··· EXTRACTED ENTRIES ···

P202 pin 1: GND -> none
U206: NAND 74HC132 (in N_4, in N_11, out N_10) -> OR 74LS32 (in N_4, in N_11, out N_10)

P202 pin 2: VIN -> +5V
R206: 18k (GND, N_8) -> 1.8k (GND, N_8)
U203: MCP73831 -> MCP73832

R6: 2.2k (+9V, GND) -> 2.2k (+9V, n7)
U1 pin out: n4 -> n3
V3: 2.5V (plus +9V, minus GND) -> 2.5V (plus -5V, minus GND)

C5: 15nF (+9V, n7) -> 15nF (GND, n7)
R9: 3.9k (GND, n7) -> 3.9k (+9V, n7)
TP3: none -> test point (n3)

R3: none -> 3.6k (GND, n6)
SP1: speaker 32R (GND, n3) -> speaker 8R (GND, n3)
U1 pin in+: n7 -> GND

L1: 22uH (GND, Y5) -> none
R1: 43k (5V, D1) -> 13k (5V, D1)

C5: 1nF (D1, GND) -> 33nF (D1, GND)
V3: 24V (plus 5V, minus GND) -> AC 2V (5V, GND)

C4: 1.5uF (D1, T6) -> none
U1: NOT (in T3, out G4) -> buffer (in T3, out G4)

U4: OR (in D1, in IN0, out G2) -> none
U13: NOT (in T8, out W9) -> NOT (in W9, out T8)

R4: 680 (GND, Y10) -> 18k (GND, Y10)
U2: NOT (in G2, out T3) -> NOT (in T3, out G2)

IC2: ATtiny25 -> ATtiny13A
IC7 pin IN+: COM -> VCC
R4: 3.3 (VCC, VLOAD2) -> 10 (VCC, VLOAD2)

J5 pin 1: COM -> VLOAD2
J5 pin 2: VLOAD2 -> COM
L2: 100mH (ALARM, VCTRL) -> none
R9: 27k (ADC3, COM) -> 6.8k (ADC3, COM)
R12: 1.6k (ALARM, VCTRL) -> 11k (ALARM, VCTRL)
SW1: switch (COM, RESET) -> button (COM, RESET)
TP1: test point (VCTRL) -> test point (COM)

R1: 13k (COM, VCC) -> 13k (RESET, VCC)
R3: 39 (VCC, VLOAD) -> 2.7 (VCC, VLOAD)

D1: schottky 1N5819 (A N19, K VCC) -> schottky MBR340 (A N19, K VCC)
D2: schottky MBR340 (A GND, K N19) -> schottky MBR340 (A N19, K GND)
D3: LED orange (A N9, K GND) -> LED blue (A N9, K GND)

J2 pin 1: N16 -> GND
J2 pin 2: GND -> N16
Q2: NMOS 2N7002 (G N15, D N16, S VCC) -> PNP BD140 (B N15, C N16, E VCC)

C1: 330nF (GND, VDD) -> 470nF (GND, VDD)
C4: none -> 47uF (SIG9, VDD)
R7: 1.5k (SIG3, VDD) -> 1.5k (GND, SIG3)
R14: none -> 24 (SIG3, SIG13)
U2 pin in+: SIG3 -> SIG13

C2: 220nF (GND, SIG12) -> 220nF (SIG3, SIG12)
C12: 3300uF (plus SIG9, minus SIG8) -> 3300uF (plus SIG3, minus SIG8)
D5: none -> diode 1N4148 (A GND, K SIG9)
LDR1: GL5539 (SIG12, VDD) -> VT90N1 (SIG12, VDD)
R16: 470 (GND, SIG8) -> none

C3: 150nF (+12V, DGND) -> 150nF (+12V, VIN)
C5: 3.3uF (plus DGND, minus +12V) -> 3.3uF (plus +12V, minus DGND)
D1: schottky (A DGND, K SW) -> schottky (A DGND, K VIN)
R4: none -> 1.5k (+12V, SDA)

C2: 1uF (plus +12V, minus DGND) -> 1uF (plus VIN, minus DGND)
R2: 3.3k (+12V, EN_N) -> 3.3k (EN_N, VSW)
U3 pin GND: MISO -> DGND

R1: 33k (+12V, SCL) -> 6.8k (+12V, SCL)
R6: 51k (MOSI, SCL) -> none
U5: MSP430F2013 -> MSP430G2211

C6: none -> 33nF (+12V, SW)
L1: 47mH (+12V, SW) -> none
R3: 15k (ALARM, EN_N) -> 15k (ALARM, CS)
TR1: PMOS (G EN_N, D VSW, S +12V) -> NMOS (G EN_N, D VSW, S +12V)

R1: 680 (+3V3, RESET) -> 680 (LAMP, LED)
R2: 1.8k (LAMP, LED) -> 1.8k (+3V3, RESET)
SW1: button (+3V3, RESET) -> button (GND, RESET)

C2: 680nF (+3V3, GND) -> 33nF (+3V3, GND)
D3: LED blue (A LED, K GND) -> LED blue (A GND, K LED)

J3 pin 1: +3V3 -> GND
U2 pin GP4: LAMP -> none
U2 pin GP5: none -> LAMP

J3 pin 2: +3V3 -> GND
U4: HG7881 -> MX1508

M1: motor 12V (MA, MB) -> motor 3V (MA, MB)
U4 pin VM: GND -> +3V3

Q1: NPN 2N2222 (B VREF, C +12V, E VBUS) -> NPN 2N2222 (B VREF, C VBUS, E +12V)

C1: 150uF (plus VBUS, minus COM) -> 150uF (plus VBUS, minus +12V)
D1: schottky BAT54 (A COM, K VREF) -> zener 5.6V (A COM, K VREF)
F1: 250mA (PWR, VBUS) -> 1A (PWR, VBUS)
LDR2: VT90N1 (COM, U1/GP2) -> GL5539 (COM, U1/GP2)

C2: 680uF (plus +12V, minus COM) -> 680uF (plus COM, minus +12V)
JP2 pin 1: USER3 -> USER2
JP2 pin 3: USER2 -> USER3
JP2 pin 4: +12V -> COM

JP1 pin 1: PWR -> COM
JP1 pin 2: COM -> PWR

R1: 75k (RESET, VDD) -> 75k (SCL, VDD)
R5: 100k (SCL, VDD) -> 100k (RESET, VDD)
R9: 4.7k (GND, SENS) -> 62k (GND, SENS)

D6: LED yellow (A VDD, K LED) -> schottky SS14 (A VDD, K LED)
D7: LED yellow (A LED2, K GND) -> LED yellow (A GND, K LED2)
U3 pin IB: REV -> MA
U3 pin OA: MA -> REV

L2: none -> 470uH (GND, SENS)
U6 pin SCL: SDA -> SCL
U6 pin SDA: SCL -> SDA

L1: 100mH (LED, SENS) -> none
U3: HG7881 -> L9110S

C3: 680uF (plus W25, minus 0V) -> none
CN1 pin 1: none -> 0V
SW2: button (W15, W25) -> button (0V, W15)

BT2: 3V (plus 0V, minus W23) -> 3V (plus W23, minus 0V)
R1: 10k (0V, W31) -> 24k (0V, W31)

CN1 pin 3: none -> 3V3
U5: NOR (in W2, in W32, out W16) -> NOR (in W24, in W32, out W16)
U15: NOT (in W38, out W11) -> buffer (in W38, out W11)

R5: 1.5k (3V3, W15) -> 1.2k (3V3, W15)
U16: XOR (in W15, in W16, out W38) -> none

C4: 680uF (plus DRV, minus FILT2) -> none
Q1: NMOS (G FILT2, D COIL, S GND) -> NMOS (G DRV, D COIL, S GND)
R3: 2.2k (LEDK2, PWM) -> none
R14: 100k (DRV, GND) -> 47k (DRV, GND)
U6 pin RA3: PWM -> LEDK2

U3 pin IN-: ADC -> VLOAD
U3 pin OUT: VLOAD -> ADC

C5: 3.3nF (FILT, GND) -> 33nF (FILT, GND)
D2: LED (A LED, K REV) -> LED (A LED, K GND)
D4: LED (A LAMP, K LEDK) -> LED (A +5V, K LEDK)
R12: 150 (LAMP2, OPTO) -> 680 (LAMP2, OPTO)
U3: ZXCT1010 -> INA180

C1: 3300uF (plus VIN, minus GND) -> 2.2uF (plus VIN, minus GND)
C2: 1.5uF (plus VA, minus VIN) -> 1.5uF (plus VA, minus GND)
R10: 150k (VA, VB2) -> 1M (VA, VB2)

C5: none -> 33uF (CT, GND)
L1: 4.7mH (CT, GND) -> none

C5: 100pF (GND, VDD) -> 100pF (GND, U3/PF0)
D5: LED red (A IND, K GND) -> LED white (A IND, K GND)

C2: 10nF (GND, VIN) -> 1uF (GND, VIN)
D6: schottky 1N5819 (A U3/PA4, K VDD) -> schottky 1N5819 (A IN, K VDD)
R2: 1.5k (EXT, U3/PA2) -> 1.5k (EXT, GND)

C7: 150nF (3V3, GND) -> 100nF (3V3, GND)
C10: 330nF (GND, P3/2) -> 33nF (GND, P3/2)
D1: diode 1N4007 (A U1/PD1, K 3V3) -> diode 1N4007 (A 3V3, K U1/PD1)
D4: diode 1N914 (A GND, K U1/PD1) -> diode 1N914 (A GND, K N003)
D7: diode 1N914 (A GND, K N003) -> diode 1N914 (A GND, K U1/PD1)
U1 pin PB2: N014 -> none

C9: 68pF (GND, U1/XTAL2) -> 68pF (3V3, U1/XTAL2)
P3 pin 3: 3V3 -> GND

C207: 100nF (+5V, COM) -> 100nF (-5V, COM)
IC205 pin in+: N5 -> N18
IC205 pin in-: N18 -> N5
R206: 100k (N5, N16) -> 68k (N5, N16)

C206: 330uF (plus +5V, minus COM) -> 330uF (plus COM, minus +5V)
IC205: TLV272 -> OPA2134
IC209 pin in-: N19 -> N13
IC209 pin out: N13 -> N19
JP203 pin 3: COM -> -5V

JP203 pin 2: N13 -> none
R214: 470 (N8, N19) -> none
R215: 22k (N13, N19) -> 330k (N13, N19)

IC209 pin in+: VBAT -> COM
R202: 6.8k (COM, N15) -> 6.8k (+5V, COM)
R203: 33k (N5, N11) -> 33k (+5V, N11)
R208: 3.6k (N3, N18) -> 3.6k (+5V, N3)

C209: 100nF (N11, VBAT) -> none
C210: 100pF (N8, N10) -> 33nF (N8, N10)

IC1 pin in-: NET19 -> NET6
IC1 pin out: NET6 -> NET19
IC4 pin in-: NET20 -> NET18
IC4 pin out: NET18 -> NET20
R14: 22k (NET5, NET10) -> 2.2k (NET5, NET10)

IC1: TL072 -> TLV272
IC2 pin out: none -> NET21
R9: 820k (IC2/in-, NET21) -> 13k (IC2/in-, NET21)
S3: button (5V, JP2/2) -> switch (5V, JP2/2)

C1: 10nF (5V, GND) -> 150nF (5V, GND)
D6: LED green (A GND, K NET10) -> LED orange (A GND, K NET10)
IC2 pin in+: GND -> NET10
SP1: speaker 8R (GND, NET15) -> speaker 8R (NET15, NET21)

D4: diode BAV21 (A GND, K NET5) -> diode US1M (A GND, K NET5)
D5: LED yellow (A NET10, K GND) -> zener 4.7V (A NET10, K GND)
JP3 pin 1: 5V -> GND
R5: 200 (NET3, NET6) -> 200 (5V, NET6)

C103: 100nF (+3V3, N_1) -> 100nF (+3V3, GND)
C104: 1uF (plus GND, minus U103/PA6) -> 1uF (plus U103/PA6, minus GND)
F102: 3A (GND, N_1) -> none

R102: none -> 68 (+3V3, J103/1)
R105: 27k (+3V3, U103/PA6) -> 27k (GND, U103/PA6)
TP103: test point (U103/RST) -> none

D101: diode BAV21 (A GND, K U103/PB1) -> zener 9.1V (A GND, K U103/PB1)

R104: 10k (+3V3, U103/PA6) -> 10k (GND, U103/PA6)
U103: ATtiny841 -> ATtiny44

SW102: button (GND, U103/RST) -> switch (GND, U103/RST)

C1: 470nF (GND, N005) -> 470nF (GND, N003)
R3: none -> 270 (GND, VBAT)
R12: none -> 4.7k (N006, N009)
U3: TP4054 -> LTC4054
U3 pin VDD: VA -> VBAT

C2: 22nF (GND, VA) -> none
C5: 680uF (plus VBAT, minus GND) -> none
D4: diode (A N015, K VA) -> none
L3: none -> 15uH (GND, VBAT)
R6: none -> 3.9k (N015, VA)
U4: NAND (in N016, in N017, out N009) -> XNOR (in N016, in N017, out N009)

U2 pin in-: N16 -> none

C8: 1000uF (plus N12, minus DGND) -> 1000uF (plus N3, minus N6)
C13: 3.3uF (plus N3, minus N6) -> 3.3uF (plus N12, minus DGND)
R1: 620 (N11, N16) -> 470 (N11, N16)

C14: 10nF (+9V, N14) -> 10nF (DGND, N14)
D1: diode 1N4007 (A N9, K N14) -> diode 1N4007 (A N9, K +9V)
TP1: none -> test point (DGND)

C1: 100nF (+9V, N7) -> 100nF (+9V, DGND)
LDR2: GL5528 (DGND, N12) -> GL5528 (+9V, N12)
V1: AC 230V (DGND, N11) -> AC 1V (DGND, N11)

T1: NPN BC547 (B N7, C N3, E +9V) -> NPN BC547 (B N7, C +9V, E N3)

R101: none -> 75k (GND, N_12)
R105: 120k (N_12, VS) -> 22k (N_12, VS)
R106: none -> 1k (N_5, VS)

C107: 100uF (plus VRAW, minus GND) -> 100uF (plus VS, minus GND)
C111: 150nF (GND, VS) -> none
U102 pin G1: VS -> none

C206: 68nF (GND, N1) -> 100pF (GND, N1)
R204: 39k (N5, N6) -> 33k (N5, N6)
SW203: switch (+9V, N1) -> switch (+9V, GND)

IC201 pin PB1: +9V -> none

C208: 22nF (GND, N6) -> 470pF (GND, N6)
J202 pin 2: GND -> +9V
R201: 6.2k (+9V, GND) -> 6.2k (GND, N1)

···

Only the lines from the one containing "U4: NAND (in" through the final line above should be duplicated, exactly as they stand.

U4: NAND (in N016, in N017, out N009) -> XNOR (in N016, in N017, out N009)

U2 pin in-: N16 -> none

C8: 1000uF (plus N12, minus DGND) -> 1000uF (plus N3, minus N6)
C13: 3.3uF (plus N3, minus N6) -> 3.3uF (plus N12, minus DGND)
R1: 620 (N11, N16) -> 470 (N11, N16)

C14: 10nF (+9V, N14) -> 10nF (DGND, N14)
D1: diode 1N4007 (A N9, K N14) -> diode 1N4007 (A N9, K +9V)
TP1: none -> test point (DGND)

C1: 100nF (+9V, N7) -> 100nF (+9V, DGND)
LDR2: GL5528 (DGND, N12) -> GL5528 (+9V, N12)
V1: AC 230V (DGND, N11) -> AC 1V (DGND, N11)

T1: NPN BC547 (B N7, C N3, E +9V) -> NPN BC547 (B N7, C +9V, E N3)

R101: none -> 75k (GND, N_12)
R105: 120k (N_12, VS) -> 22k (N_12, VS)
R106: none -> 1k (N_5, VS)

C107: 100uF (plus VRAW, minus GND) -> 100uF (plus VS, minus GND)
C111: 150nF (GND, VS) -> none
U102 pin G1: VS -> none

C206: 68nF (GND, N1) -> 100pF (GND, N1)
R204: 39k (N5, N6) -> 33k (N5, N6)
SW203: switch (+9V, N1) -> switch (+9V, GND)

IC201 pin PB1: +9V -> none

C208: 22nF (GND, N6) -> 470pF (GND, N6)
J202 pin 2: GND -> +9V
R201: 6.2k (+9V, GND) -> 6.2k (GND, N1)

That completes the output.